» **Data segment**
-- Opening Marker --

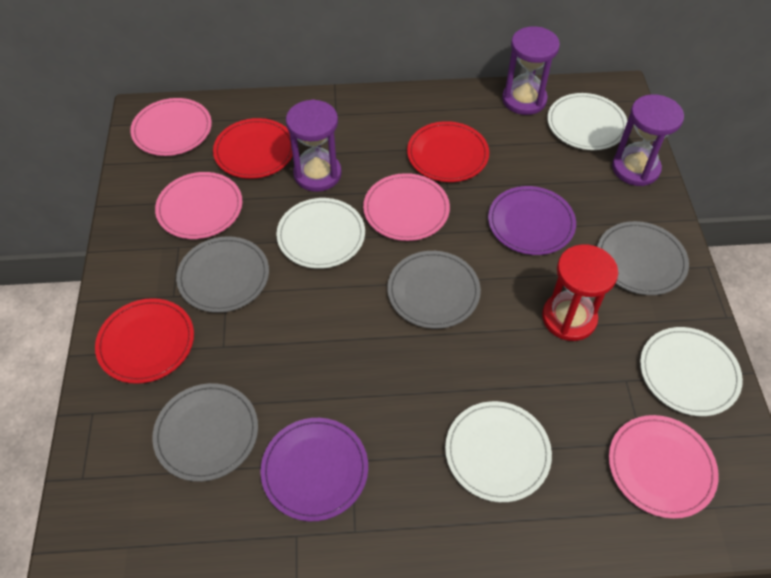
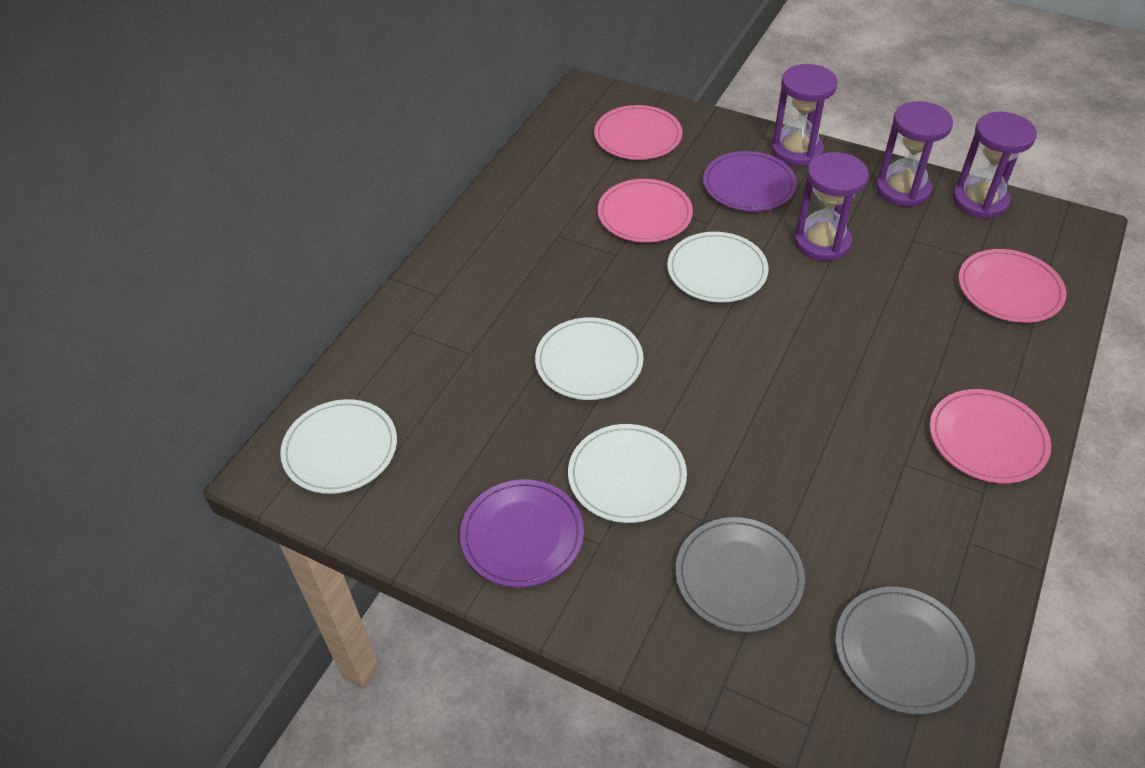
grey plate: 4 -> 2
purple hourglass: 3 -> 4
red hourglass: 1 -> 0
red plate: 3 -> 0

-- Closing Marker --

» **Task details**
Repeat all of the data above word for word, minus the pictures.

» **The completed task**
grey plate: 4 -> 2
purple hourglass: 3 -> 4
red hourglass: 1 -> 0
red plate: 3 -> 0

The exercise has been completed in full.